■ Exercise instructions:
Scan the entries below for the word "none" and copy every line where it turns up.

---------- Excerpted data ----------

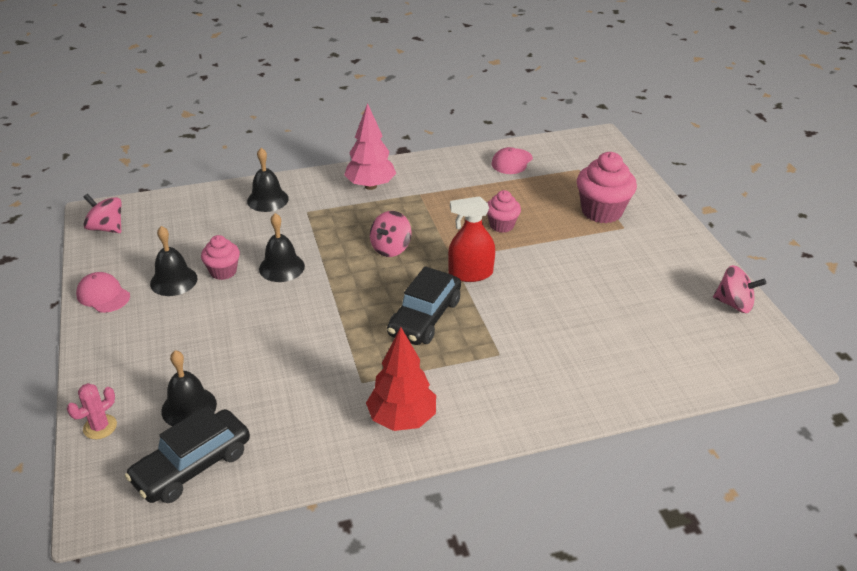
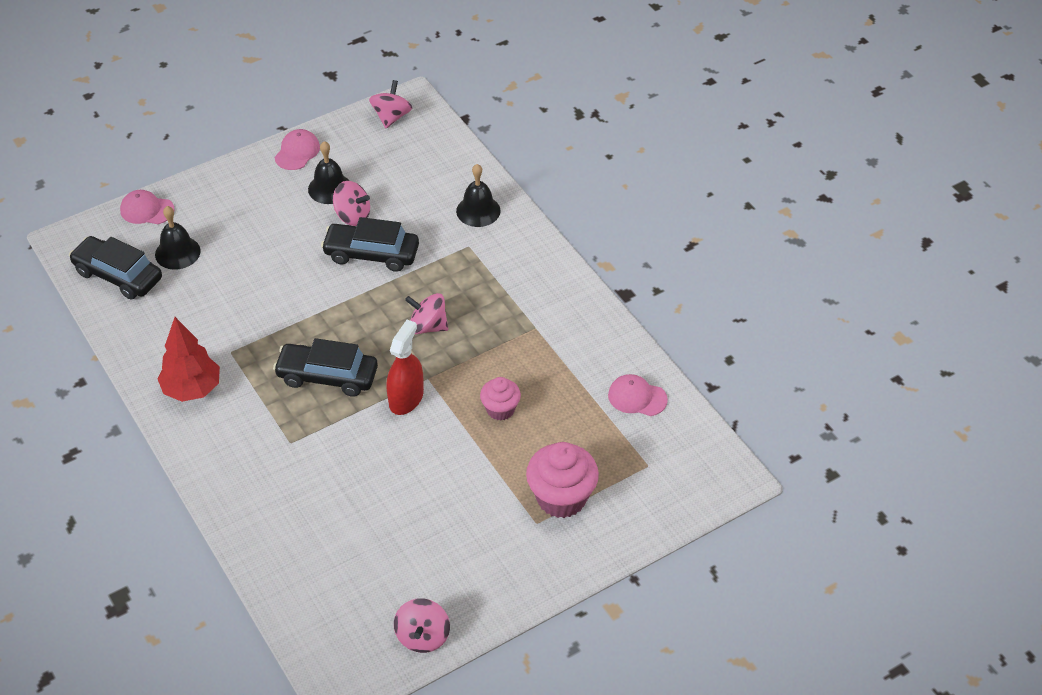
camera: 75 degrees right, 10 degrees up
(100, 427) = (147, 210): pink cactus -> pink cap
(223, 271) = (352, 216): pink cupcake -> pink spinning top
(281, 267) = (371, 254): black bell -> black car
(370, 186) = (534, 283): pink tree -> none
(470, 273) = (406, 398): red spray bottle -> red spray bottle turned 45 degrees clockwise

----------
---------- Excerpted data ----------

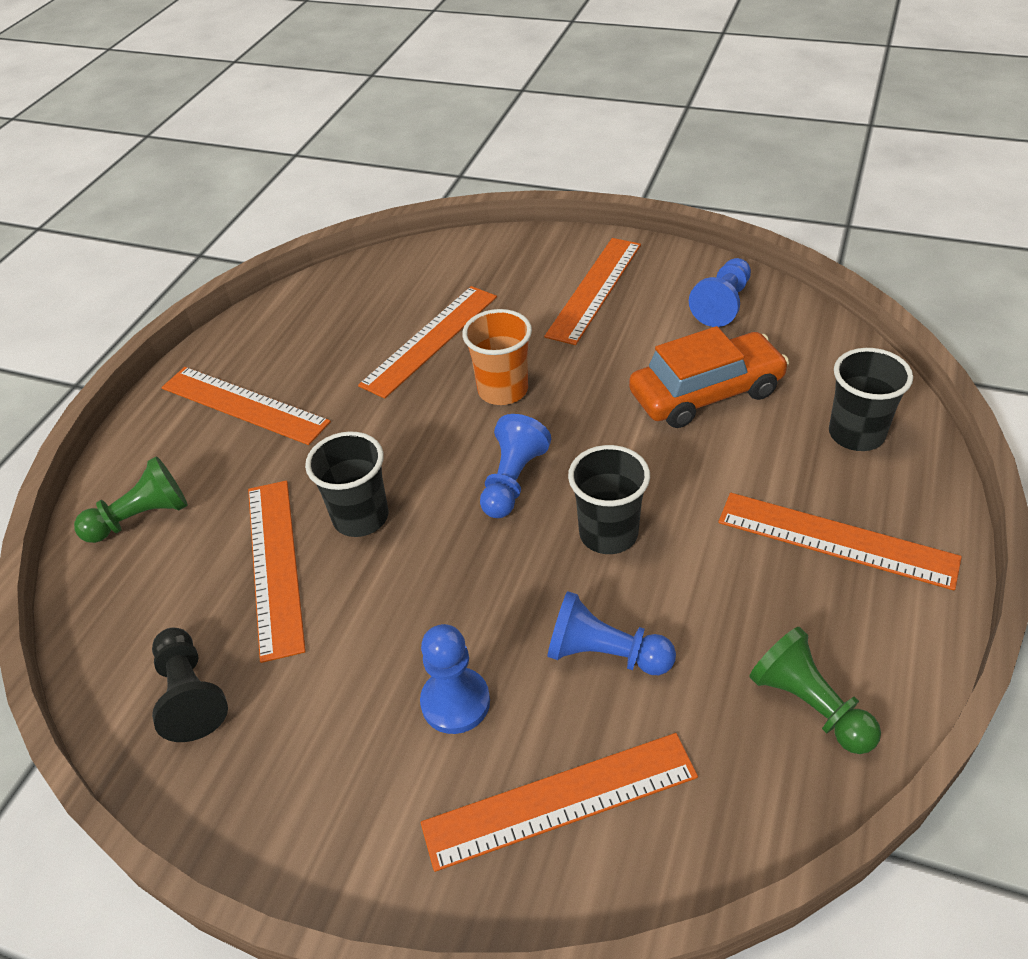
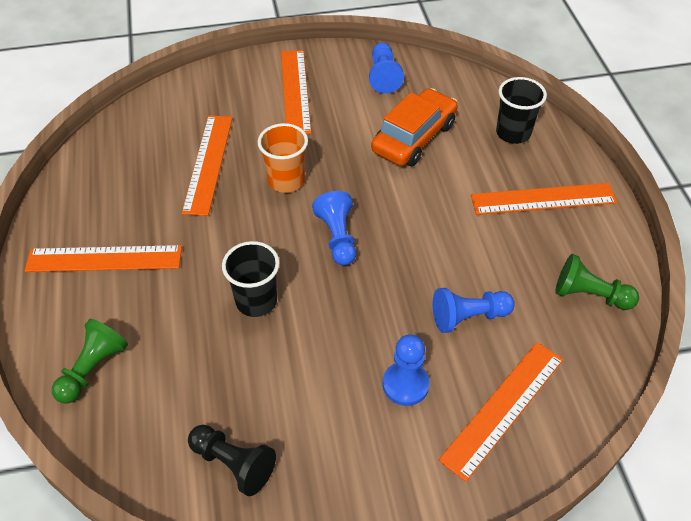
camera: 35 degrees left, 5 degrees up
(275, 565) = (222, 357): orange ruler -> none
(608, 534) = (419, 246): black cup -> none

----------

■ Reply:
(370, 186) = (534, 283): pink tree -> none
(275, 565) = (222, 357): orange ruler -> none
(608, 534) = (419, 246): black cup -> none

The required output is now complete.